#### Task prompt
Pull out every line of the records below that contains the string "partial", even when it is only part of a longer word.

#### Collected data entries
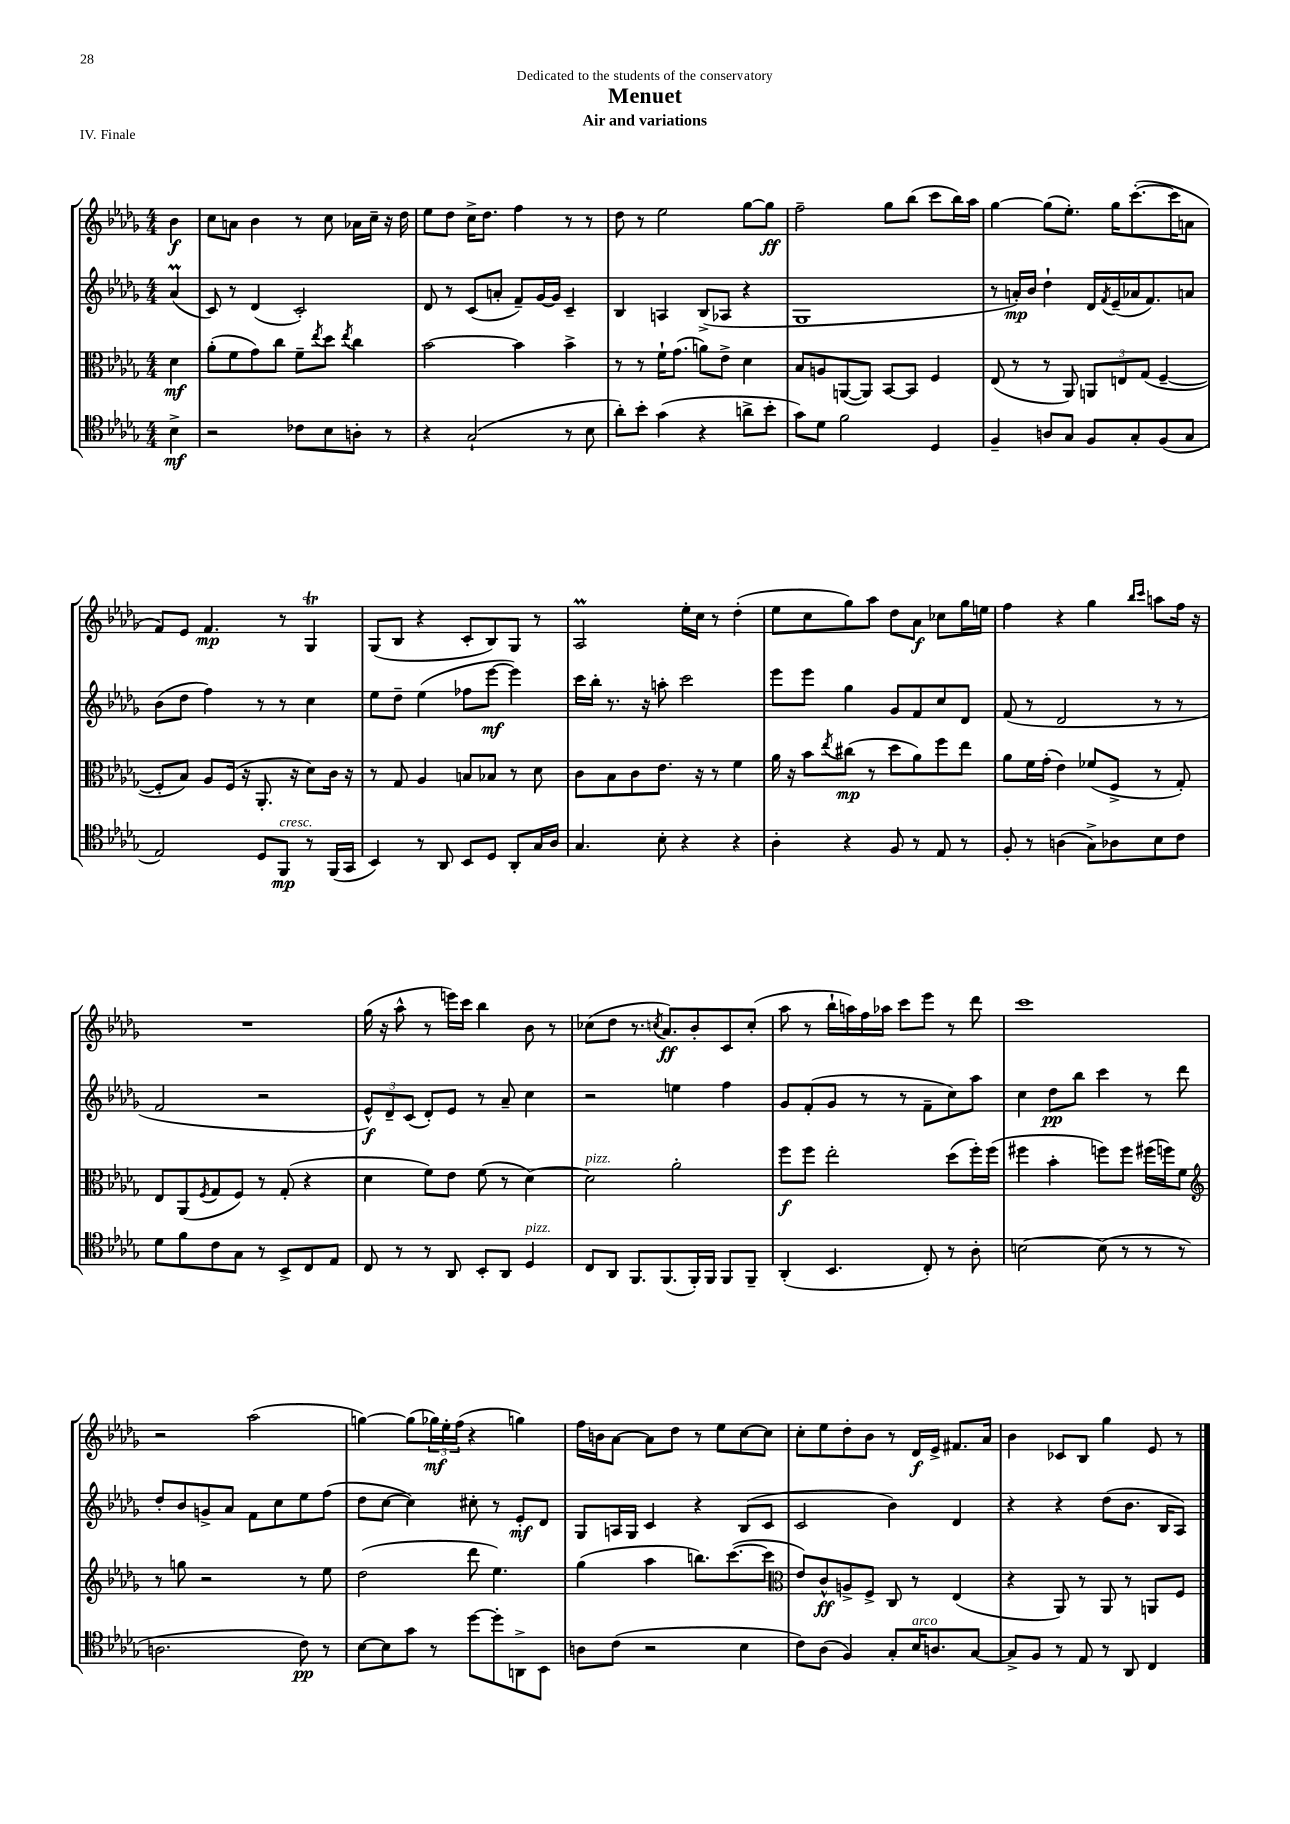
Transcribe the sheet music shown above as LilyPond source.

\header { title = "Menuet" subtitle = "Air and variations" dedication = "Dedicated to the students of the conservatory" piece = "IV. Finale" }
<<
\new StaffGroup <<
\new Staff = "s0" {
    \clef treble \key des \major \numericTimeSignature \time 4/4 \partial 4
    bes'4\f |
    c''8 a'8 bes'4 r8 c''8 aes'16 c''16-- r16 des''16 |
    ees''8 des''8 c''16-> des''8. f''4 r8 r8 |
    des''8 r8 ees''2 ges''8~ ges''8\ff |
    f''2-- ges''8 bes''8( c'''8 bes''16) aes''16 |
    ges''4~ ges''8( ees''8.-.) ges''16 c'''8.~-.( c'''16 a'8 |
    f'8) ees'8 f'4.\mp r8 ges4\trill |
    ges8( bes8 r4 c'8-. bes8) ges8 r8 |
    aes2\prall ees''16-. c''16 r8 des''4-.( |
    ees''8 c''8 ges''8) aes''8 des''8 aes'8\f ces''8 ges''16 e''16 |
    f''4 r4 ges''4 \grace { bes''16 c'''16 } a''8 f''16 r16 |
    R1 |
    ges''16( r16 aes''8-^ r8 e'''16) c'''16 bes''4 bes'8 r8 |
    ces''8( des''8 r8. \acciaccatura { c''8 } aes'8.\ff) bes'8-. c'8 c''8-.( |
    aes''8 r8 bes''16-! a''16) f''16 aes''16 c'''8 ees'''8 r8 des'''8 |
    c'''1 |
    r2 aes''2( |
    g''4~) g''8( \tuplet 3/2 { ges''16\mf) ees''16-. f''16( } r4 g''4) |
    f''16 b'16 aes'8~ aes'8 des''8 r8 ees''8 c''8~ c''8 |
    c''8-. ees''8 des''8-. bes'8 r8 des'16\f ees'16-> fis'8. aes'16 |
    bes'4 ces'8 bes8 ges''4 ees'8 r8 \bar "|." |
}
\new Staff = "s1" {
    \clef treble \key des \major \numericTimeSignature \time 4/4 \partial 4
    aes'4\prall( |
    c'8) r8 des'4( c'2-.) |
    des'8 r8 c'8( a'8-. f'8--) ges'16~ ges'16 c'4-- |
    bes4 a4 bes8->( aes8 r4 |
    ges1 |
    r8 a'16-.\mp) bes'16 des''4-! des'16 \acciaccatura { f'8 } ees'16--( aes'16 f'8.) a'8 |
    bes'8( des''8 f''4) r8 r8 c''4 |
    ees''8 des''8-- ees''4( fes''8 ees'''8~\mf ees'''4) |
    c'''16 bes''16-. r8. r16 a''8-. c'''2 |
    ees'''8 ees'''8 ges''4 ges'8 f'8 c''8 des'8 |
    f'8( r8 des'2 r8 r8 |
    f'2 r2 |
    \tuplet 3/2 { ees'8-^\f) des'8-- c'8( } des'8-.) ees'8 r8 aes'8-- c''4 |
    r2 e''4 f''4 |
    ges'8 f'8-.( ges'8 r8 r8 f'8-- c''8) aes''8 |
    c''4 des''8\pp bes''8 c'''4 r8 des'''8 |
    des''8-. bes'8 g'8-> aes'8 f'8 c''8 ees''8 f''8( |
    des''8 c''8~ c''4) cis''8-. r8 ees'8-.\mf des'8 |
    ges8 a16 ges16 c'4 r4 bes8( c'8 |
    c'2 bes'4) des'4 |
    r4 r4 des''8( bes'8. bes16 aes8) \bar "|." |
}
\new Staff = "s2" {
    \clef alto \key des \major \numericTimeSignature \time 4/4 \partial 4
    des'4\mf |
    aes'8-.( f'8 ges'8) c''8 f'8-- \acciaccatura { ees''8 } des''8 \acciaccatura { ees''8 } c''4 |
    bes'2~ bes'4 bes'4-> |
    r8 r8 f'16-! ges'8.( a'8) ees'8-> des'4 |
    bes8 a8 a,8~( a,8) bes,8~ bes,8 f4 |
    ees8( r8 r8 aes,8) \tuplet 3/2 { a,8 e8 ges8( } f4~-- |
    f8-. bes8) aes8 f16( r16 aes,8.-. r16 des'8) c'16 r16 |
    r8 ges8 aes4 b8 bes8 r8 des'8 |
    c'8 bes8 c'8 ees'8. r16 r8 f'4 |
    aes'16 r16 bes'8 \acciaccatura { ees''8 } cis''8\mp( r8 des''8 aes'8) f''8 ees''8 |
    aes'8 f'16 ges'16-.( ees'4) fes'8( f8-> r8 ges8-.) |
    ees8 aes,8( \acciaccatura { f8 } ges8 f8) r8 ges8-.( r4 |
    des'4 f'8) ees'8 f'8( r8 des'4~) |
    des'2^\markup { \italic "pizz." } aes'2-. |
    f''8\f f''8 ees''2-. des''8( f''16-.) f''16( |
    fis''4 bes'4-. f''8) f''8 fis''16( f''16) f'8 |
    \clef treble r8 g''8 r2 r8 ees''8 |
    des''2( des'''8 ees''4.) |
    ges''4( aes''4 b''8.) c'''8.~( c'''8 |
    \clef alto ees'8) c'8-^\ff a8-> f8-> c8 r8 ees4( |
    r4 aes,8) r8 aes,8 r8 a,8 f8 \bar "|." |
}
\new Staff = "s3" {
    \clef tenor \key des \major \numericTimeSignature \time 4/4 \partial 4
    bes4->\mf |
    r2 ces'8 bes8 a8-. r8 |
    r4 ges2-!( r8 bes8 |
    aes'8-.) bes'8-. ges'4( r4 a'8-> bes'8-. |
    ges'8) des'8 f'2 des4 |
    f4-- a8 ges8 f8 ges8-. f8( ges8 |
    ees2) des8 f,8\mp^\markup { \italic "cresc." } r8 f,16( ges,16 |
    bes,4) r8 aes,8 bes,8 des8 aes,8-. ges16 aes16 |
    ges4. bes8-. r4 r4 |
    aes4-. r4 f8 r8 ees8 r8 |
    f8-. r8 a4( ges8->) aes8 bes8 c'8 |
    des'8 f'8 c'8 ges8 r8 bes,8-> c8 ees8 |
    c8 r8 r8 aes,8 bes,8-. aes,8 des4^\markup { \italic "pizz." } |
    c8 aes,8 f,8. f,8.( f,16-.) f,16 f,8 f,8-- |
    aes,4-.( bes,4. c8-.) r8 aes8-. |
    b2~ b8( r8 r8 r8 |
    a2. c'8\pp) r8 |
    bes8~ bes8 ges'8 r8 des''8~ des''8-. a,8-> bes,8 |
    a8 c'8( r2 bes4 |
    c'8) aes8( f4) ges8-. bes16^\markup { \italic "arco" } a8. ges8~ |
    ges8-> f8 r8 ees8 r8 aes,8 c4 \bar "|." |
}
>>
>>
\layout { \context { \Score \remove "Bar_number_engraver" } }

#### Task response
    \clef treble \key des \major \numericTimeSignature \time 4/4 \partial 4
    \clef treble \key des \major \numericTimeSignature \time 4/4 \partial 4
    \clef alto \key des \major \numericTimeSignature \time 4/4 \partial 4
    \clef tenor \key des \major \numericTimeSignature \time 4/4 \partial 4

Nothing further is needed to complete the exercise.